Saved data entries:
----

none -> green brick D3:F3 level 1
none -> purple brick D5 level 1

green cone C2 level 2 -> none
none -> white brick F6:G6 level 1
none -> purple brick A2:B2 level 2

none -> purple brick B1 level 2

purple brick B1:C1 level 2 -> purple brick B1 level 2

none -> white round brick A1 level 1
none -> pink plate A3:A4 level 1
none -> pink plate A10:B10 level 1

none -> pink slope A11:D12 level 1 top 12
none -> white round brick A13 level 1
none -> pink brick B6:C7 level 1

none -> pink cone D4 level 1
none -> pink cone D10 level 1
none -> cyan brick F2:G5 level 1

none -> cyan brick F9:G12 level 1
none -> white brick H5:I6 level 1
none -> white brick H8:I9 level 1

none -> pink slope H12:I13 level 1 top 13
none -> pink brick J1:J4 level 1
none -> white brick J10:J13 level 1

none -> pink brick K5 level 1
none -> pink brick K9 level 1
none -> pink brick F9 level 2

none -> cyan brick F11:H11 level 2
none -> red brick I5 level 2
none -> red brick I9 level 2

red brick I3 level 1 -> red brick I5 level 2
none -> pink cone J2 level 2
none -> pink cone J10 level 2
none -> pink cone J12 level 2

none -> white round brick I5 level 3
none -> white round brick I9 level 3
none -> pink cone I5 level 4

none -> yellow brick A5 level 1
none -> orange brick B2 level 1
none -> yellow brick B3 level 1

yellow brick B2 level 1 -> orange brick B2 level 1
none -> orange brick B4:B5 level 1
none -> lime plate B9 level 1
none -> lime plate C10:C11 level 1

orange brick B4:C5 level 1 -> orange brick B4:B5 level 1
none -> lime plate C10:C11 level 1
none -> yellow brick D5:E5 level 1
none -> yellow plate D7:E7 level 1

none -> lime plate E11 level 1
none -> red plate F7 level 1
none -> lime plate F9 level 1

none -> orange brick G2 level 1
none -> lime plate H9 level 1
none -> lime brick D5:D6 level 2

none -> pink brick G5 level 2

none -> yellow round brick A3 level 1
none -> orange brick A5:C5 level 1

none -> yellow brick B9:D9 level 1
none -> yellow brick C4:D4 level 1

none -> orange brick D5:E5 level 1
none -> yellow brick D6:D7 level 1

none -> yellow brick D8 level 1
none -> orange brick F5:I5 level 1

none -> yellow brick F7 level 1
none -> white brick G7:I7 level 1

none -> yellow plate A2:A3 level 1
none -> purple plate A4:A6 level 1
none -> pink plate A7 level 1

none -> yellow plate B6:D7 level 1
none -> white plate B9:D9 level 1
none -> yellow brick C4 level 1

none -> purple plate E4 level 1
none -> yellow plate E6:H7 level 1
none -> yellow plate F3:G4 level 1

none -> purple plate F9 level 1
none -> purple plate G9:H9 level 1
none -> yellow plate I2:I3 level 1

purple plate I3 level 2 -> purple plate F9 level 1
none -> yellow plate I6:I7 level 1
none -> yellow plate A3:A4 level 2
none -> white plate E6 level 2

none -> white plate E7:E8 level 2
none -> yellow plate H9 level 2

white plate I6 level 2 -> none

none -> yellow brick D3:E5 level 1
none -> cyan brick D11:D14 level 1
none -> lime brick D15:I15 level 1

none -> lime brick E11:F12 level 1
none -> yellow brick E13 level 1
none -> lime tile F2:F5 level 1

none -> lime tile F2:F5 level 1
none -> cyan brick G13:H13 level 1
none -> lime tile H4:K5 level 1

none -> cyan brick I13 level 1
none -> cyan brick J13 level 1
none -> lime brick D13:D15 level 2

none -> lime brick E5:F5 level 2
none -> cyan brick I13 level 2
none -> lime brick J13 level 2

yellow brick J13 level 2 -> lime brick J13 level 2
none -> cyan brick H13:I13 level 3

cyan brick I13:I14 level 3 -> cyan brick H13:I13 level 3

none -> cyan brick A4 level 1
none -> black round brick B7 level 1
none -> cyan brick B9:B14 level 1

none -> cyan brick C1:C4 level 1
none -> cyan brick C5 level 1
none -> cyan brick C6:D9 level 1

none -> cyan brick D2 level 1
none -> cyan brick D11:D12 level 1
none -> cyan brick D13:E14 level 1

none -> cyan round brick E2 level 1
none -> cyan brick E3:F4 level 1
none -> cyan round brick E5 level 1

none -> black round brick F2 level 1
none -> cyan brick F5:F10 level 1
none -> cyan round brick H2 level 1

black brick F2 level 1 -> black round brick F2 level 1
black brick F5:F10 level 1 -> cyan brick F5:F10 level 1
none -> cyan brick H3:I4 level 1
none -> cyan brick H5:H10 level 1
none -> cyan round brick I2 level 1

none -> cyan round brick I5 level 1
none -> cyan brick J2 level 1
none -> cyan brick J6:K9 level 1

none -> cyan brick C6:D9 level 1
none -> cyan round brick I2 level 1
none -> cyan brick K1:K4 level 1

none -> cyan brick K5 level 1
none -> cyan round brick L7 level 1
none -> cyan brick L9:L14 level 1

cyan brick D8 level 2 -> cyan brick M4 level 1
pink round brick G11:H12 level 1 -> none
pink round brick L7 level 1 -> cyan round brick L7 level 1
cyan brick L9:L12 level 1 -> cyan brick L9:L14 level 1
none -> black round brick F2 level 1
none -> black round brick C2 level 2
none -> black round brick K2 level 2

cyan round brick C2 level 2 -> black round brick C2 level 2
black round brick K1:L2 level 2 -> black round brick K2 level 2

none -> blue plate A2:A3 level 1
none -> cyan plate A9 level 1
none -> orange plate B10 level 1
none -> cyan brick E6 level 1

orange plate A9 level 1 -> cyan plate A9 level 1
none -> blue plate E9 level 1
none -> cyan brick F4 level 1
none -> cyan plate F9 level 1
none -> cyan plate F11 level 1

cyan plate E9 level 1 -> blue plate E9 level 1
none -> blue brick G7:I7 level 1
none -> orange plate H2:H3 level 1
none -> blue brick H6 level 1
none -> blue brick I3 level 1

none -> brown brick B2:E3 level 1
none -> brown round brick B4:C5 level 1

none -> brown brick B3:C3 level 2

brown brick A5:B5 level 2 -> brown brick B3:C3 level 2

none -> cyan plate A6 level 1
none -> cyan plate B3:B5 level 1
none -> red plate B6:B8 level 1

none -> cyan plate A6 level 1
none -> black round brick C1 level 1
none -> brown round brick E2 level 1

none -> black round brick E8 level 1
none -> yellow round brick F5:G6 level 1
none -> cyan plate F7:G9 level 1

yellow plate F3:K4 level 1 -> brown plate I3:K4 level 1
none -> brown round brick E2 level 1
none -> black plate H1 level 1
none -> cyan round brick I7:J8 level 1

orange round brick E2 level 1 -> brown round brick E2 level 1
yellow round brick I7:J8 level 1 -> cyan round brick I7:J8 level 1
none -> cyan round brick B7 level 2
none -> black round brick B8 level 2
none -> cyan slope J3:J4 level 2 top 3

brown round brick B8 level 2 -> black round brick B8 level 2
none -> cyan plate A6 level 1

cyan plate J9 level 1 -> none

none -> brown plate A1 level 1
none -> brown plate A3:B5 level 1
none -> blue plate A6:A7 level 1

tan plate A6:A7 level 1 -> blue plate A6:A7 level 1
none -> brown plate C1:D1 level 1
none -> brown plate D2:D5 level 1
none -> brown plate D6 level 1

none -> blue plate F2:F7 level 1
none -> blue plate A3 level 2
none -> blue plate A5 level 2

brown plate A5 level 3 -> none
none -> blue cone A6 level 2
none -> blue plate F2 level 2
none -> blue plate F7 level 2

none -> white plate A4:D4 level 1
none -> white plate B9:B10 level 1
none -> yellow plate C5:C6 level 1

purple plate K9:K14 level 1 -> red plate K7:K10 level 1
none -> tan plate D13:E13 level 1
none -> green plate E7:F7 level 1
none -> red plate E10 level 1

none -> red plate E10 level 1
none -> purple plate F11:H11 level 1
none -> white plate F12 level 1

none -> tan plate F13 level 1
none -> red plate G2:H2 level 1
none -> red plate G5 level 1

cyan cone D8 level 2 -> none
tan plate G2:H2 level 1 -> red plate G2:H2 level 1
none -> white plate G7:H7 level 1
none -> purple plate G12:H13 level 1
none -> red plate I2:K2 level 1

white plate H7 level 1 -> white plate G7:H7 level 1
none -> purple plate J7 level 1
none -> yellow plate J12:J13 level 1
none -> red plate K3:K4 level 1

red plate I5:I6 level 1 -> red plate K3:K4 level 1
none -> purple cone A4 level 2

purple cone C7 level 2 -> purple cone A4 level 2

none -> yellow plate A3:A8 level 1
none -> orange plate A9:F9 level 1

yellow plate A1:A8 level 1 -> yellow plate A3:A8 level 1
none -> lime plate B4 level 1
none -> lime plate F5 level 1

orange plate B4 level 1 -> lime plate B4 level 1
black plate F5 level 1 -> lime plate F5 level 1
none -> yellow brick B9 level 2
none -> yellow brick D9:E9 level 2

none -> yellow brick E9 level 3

----

The task:
Reply with nothing except the number of lines in the records that include the word "cone".

Result below:
11